**Exercise:** Please write out all the entries exactly, without the pictures.

**Information supplied:**

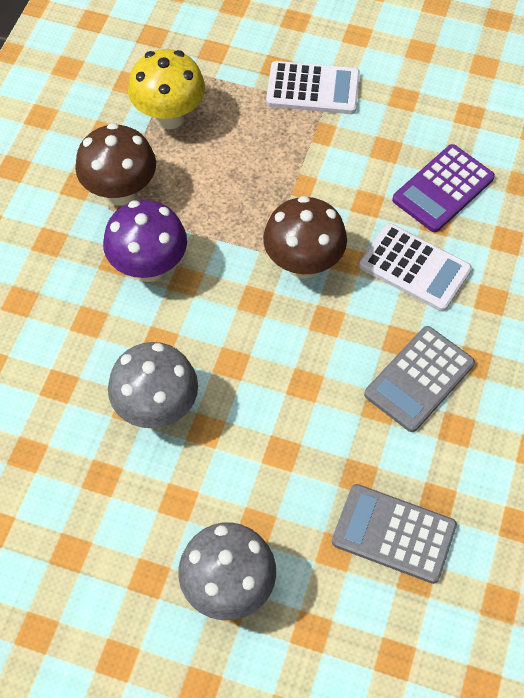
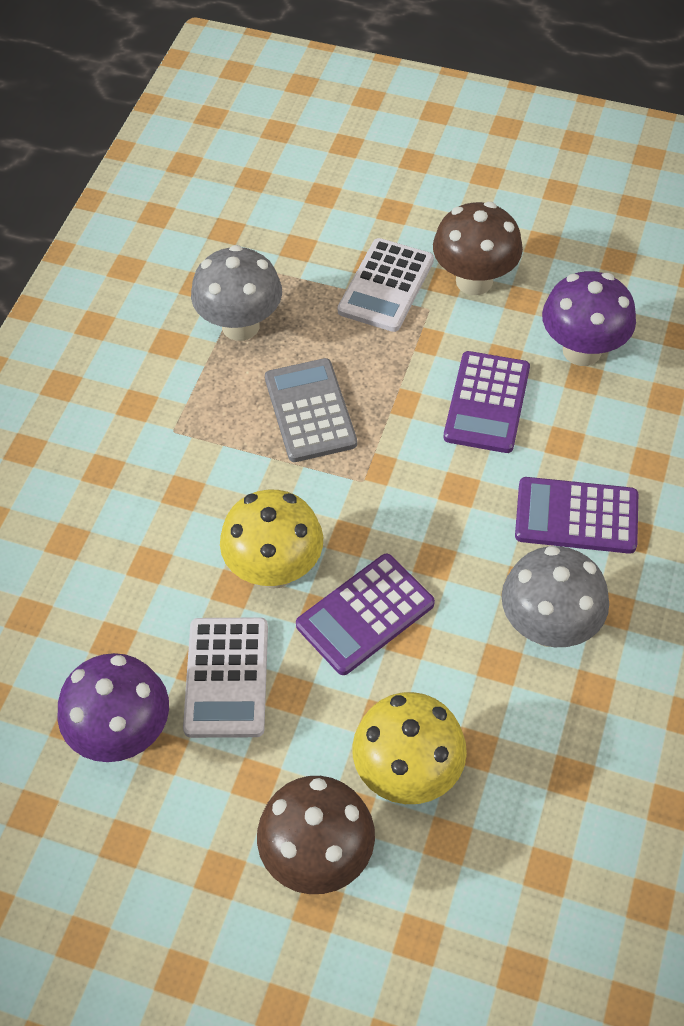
grey calculator: 2 -> 1
purple calculator: 1 -> 3
purple mushroom: 1 -> 2
yellow mushroom: 1 -> 2

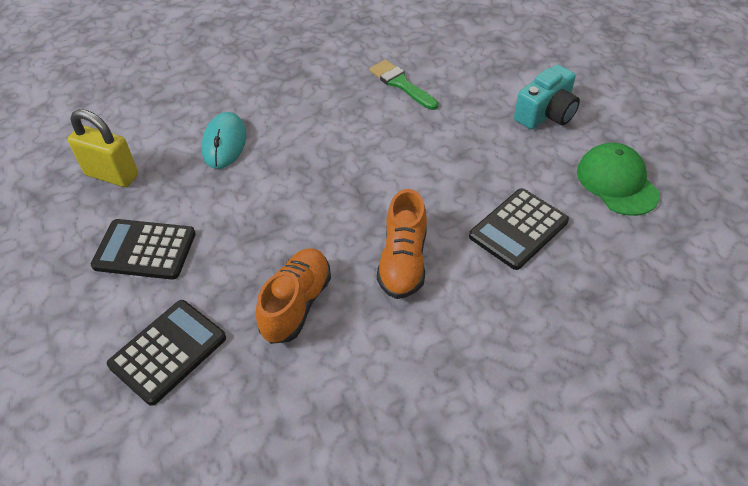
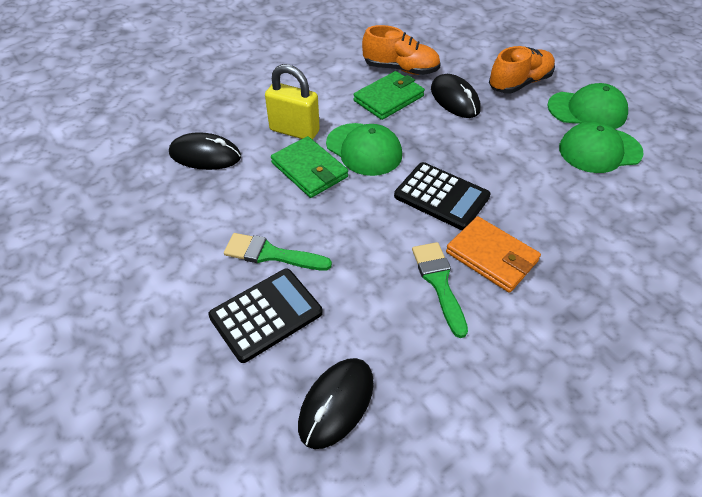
black calculator: 3 -> 2
black mouse: 0 -> 3
green brush: 1 -> 2
green cap: 1 -> 3
green wallet: 0 -> 2
orange wallet: 0 -> 1
turquoise camera: 1 -> 0
turquoise mouse: 1 -> 0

**Solution for this task:**
grey calculator: 2 -> 1
purple calculator: 1 -> 3
purple mushroom: 1 -> 2
yellow mushroom: 1 -> 2

black calculator: 3 -> 2
black mouse: 0 -> 3
green brush: 1 -> 2
green cap: 1 -> 3
green wallet: 0 -> 2
orange wallet: 0 -> 1
turquoise camera: 1 -> 0
turquoise mouse: 1 -> 0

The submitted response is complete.